→ Assignment
Beginning with the line that contains "none -> blue brick F1 level 1", retype the entries below exactly, ending with the line that contains "none -> cyan brick I6:N6 level 1". Leave out any pictures.

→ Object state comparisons
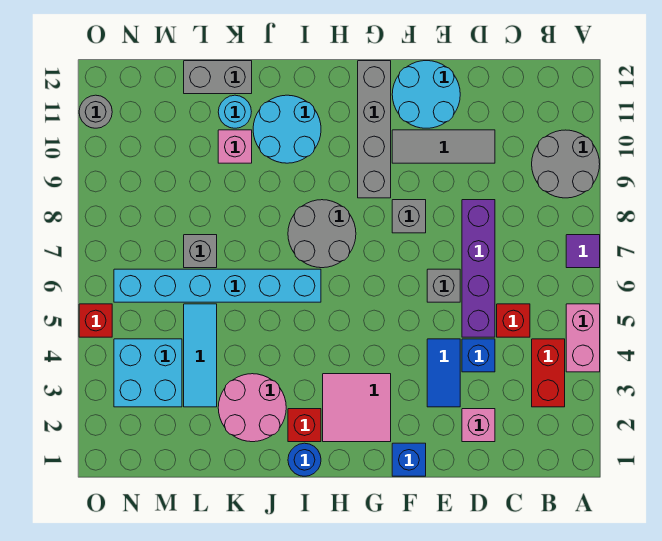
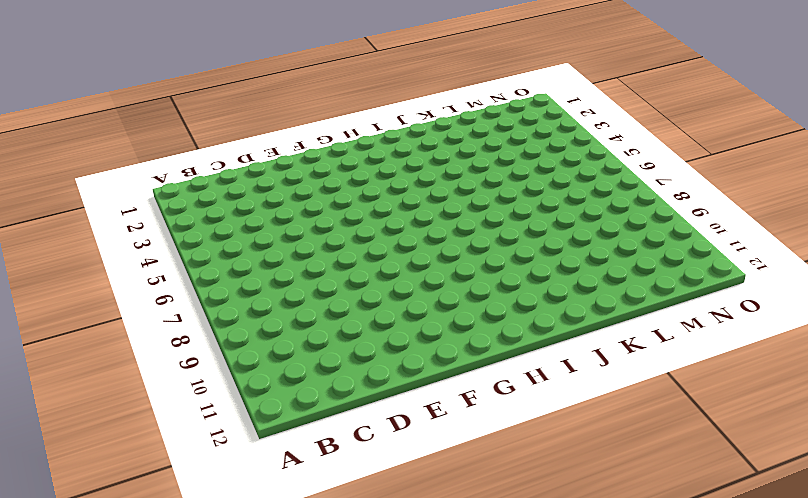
none -> pink brick A4:A5 level 1
none -> purple tile A7 level 1
none -> grey round brick A9:B10 level 1
none -> red brick B3:B4 level 1

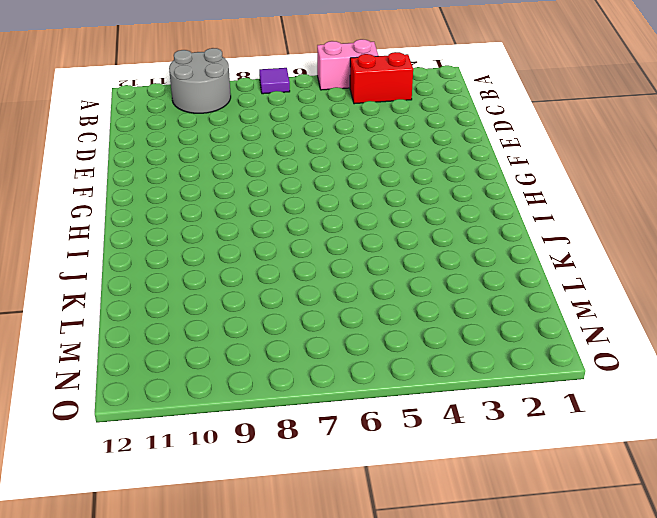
none -> red brick C5 level 1
none -> pink brick D2 level 1
none -> blue brick D4 level 1
none -> purple brick D5:D8 level 1

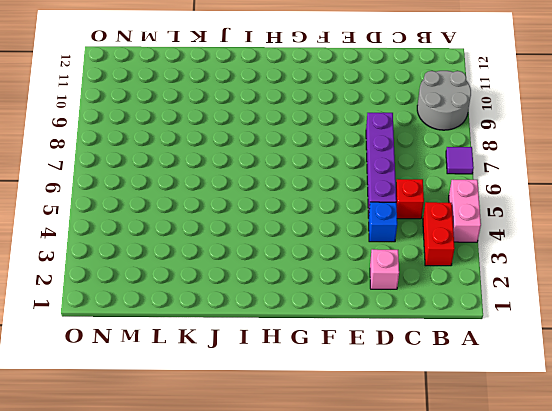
none -> grey tile D10:F10 level 1
none -> blue tile E3:E4 level 1
none -> grey brick E6 level 1
none -> cyan round brick E11:F12 level 1

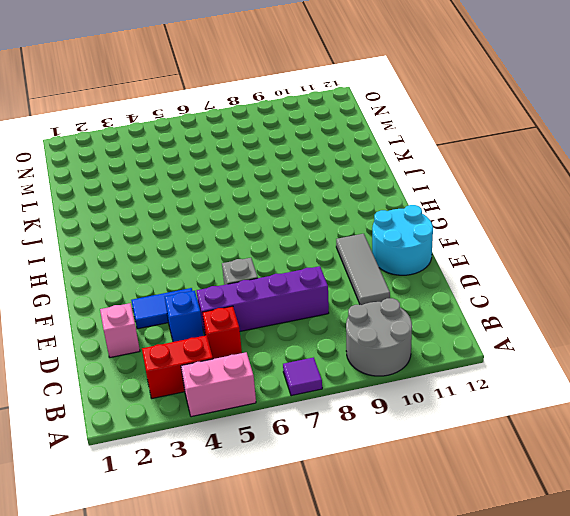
none -> blue brick F1 level 1
none -> grey brick F8 level 1
none -> pink tile G2:H3 level 1
none -> grey brick G9:G12 level 1

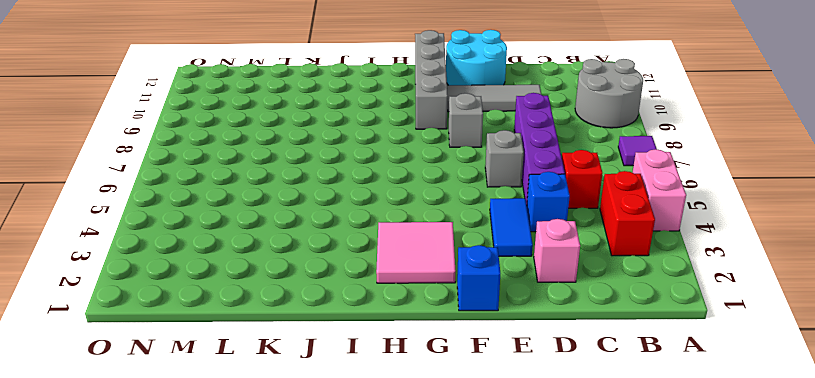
none -> grey round brick H7:I8 level 1
none -> blue round brick I1 level 1
none -> red brick I2 level 1
none -> cyan brick I6:N6 level 1

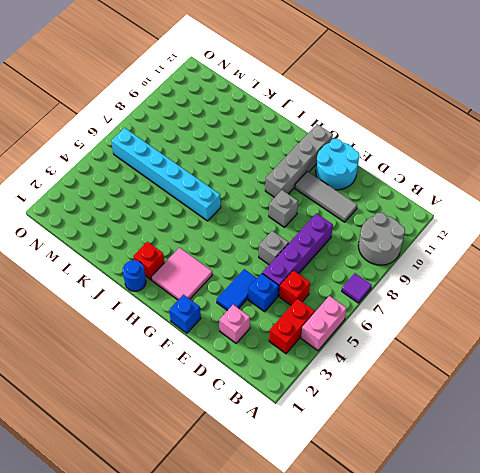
none -> grey round brick H7:I8 level 1
none -> cyan round brick I10:J11 level 1
none -> pink round brick J2:K3 level 1
none -> pink brick K10 level 1

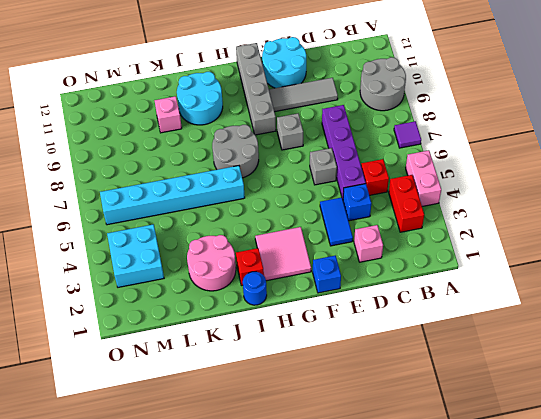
none -> cyan round brick K11 level 1
none -> grey brick K12:L12 level 1
none -> cyan tile L3:L5 level 1
none -> grey brick L7 level 1

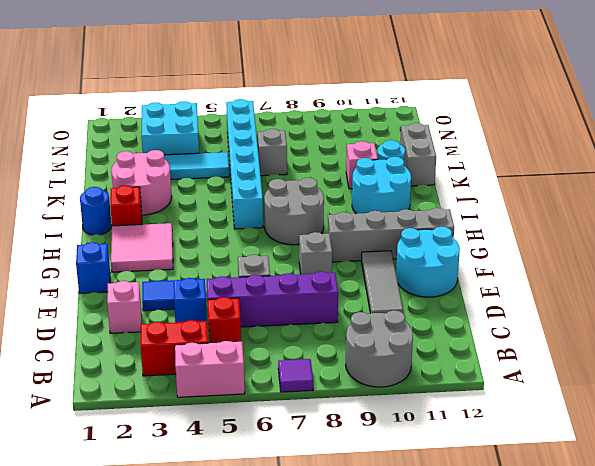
none -> red brick O5 level 1
none -> grey round brick O11 level 1

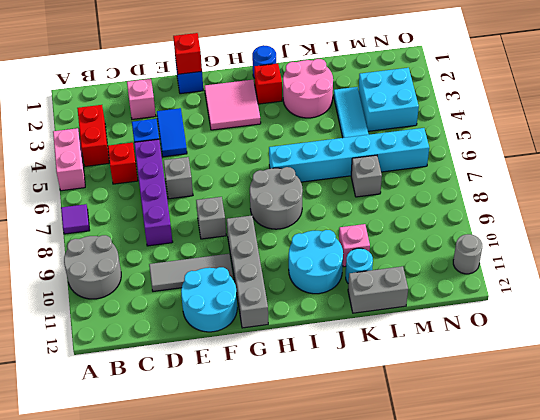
red brick F1 level 2 -> red brick O5 level 1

→ Output of the exercise
none -> blue brick F1 level 1
none -> grey brick F8 level 1
none -> pink tile G2:H3 level 1
none -> grey brick G9:G12 level 1

none -> grey round brick H7:I8 level 1
none -> blue round brick I1 level 1
none -> red brick I2 level 1
none -> cyan brick I6:N6 level 1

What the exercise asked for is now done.